>>>

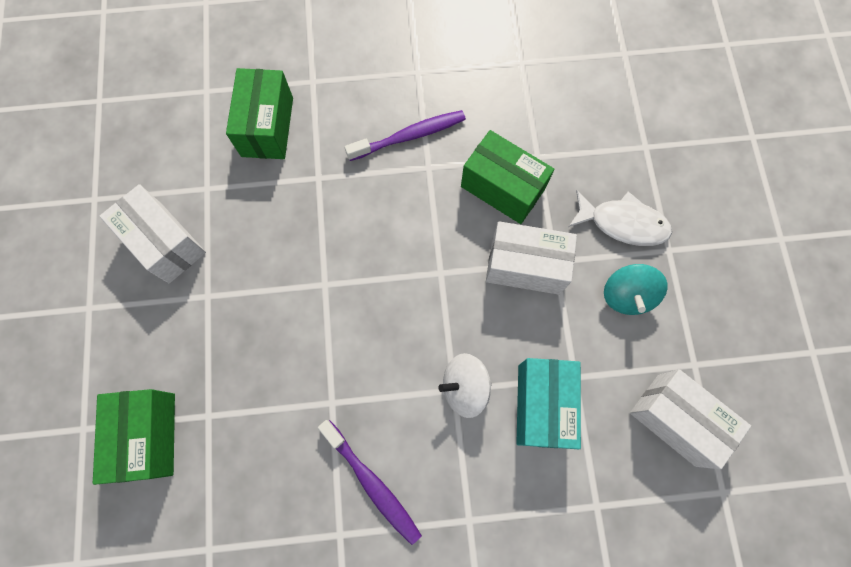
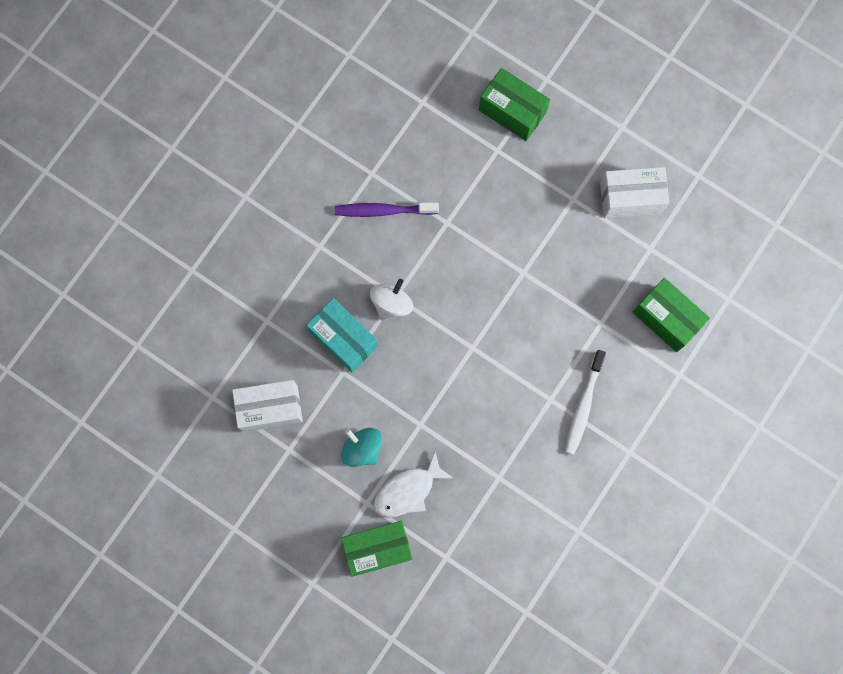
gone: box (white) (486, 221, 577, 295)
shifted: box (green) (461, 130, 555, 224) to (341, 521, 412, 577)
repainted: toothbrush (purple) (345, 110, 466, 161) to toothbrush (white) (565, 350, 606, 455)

<<<

## ASSIGNMENT
Output the listing above exactly, pictures omitted.

## COMPLETED TASK
gone: box (white) (486, 221, 577, 295)
shifted: box (green) (461, 130, 555, 224) to (341, 521, 412, 577)
repainted: toothbrush (purple) (345, 110, 466, 161) to toothbrush (white) (565, 350, 606, 455)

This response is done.